● **WHAT THE TASK ASKS**: Encode the material below as a JSON array of strings, one string per line and no blank lines. Leave the pictures out of the answer.
-=-=-=-=-
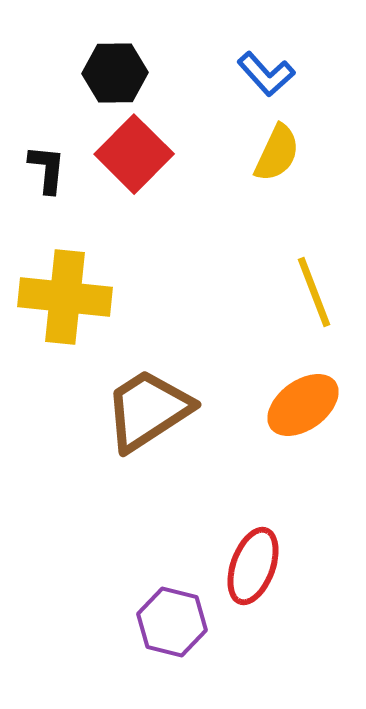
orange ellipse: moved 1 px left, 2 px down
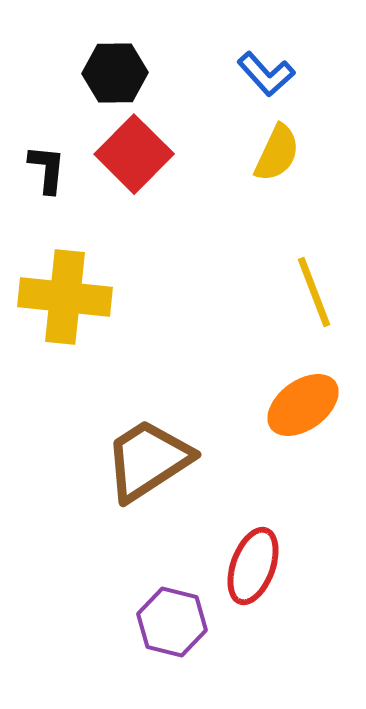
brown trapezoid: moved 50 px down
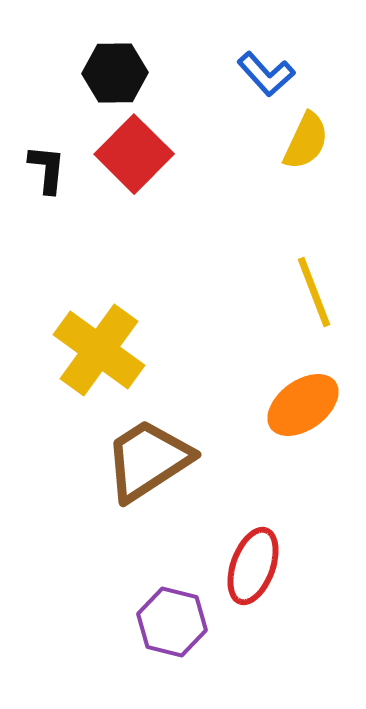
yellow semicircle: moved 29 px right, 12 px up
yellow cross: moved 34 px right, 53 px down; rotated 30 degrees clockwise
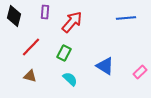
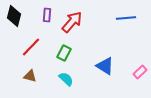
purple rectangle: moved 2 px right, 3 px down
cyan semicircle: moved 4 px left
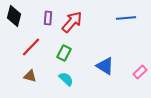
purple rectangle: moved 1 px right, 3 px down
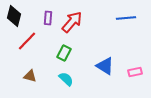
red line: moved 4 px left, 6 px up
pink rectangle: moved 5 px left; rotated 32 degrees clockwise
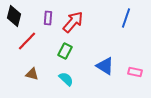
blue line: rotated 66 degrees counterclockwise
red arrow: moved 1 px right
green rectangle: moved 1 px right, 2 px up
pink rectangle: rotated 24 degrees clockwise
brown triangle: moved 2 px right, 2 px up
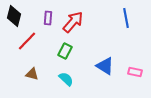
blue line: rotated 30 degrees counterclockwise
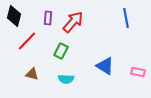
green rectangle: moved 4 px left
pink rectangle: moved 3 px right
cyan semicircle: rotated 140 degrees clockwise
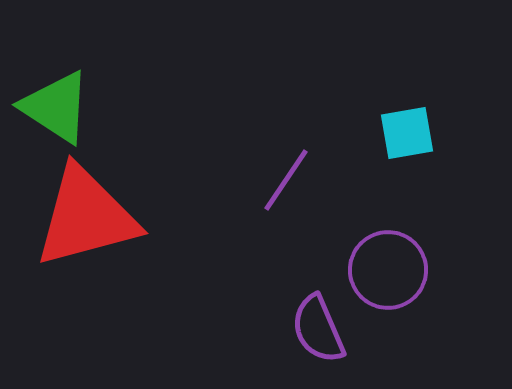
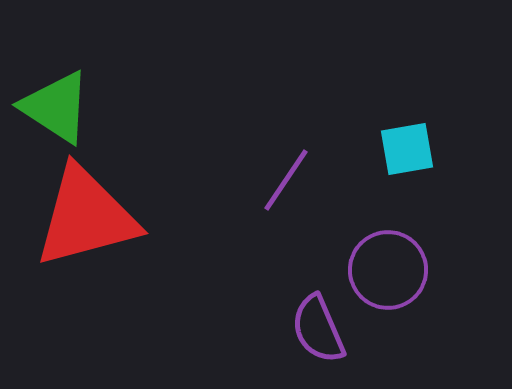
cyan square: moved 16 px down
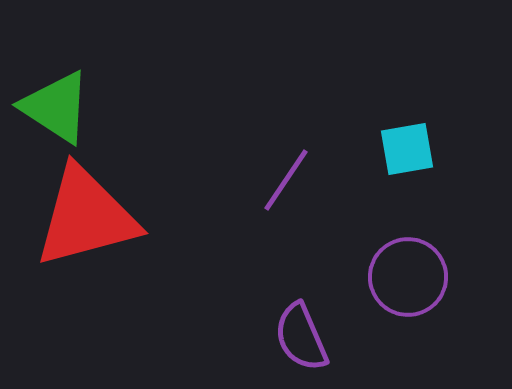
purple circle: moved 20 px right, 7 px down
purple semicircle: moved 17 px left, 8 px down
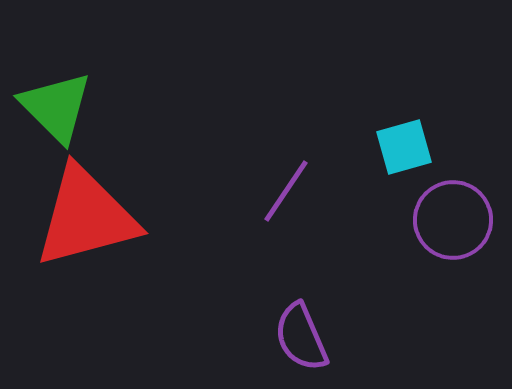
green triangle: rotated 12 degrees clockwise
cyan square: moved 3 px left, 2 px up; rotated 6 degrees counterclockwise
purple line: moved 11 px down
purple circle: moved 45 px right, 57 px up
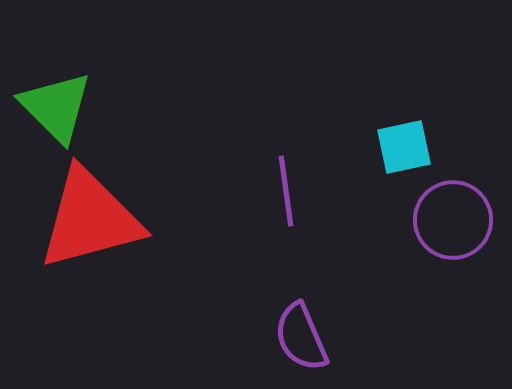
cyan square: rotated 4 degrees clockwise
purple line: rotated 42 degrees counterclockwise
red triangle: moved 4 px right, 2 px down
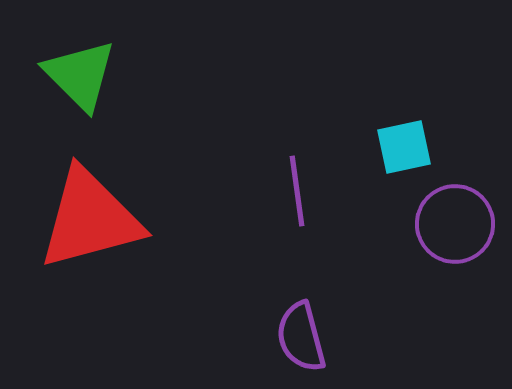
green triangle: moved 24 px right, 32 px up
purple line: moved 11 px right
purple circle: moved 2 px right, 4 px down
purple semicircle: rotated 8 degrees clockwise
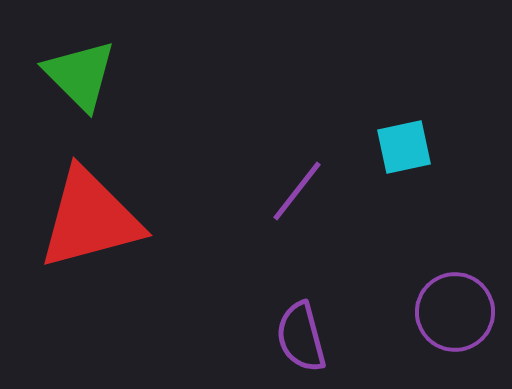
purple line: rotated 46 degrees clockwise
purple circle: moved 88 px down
-=-=-=-=-
● **TASK RESPONSE**:
[
  "orange ellipse: moved 1 px left, 2 px down",
  "brown trapezoid: moved 50 px down",
  "yellow semicircle: moved 29 px right, 12 px up",
  "yellow cross: moved 34 px right, 53 px down; rotated 30 degrees clockwise",
  "purple rectangle: moved 2 px right, 3 px down",
  "cyan semicircle: moved 4 px left",
  "purple rectangle: moved 1 px right, 3 px down",
  "red line: moved 4 px left, 6 px up",
  "pink rectangle: moved 5 px left; rotated 32 degrees clockwise",
  "blue line: rotated 66 degrees counterclockwise",
  "red arrow: moved 1 px right",
  "green rectangle: moved 1 px right, 2 px up",
  "pink rectangle: rotated 24 degrees clockwise",
  "brown triangle: moved 2 px right, 2 px up",
  "blue line: rotated 30 degrees counterclockwise",
  "green rectangle: moved 4 px left",
  "pink rectangle: moved 3 px right",
  "cyan semicircle: rotated 140 degrees clockwise",
  "cyan square: moved 16 px down",
  "purple circle: moved 20 px right, 7 px down",
  "purple semicircle: moved 17 px left, 8 px down",
  "green triangle: rotated 12 degrees clockwise",
  "cyan square: moved 3 px left, 2 px up; rotated 6 degrees counterclockwise",
  "purple line: moved 11 px down",
  "purple circle: moved 45 px right, 57 px up",
  "cyan square: rotated 4 degrees clockwise",
  "purple line: rotated 42 degrees counterclockwise",
  "red triangle: moved 4 px right, 2 px down",
  "green triangle: moved 24 px right, 32 px up",
  "purple line: moved 11 px right",
  "purple circle: moved 2 px right, 4 px down",
  "purple semicircle: rotated 8 degrees clockwise",
  "purple line: rotated 46 degrees clockwise",
  "purple circle: moved 88 px down"
]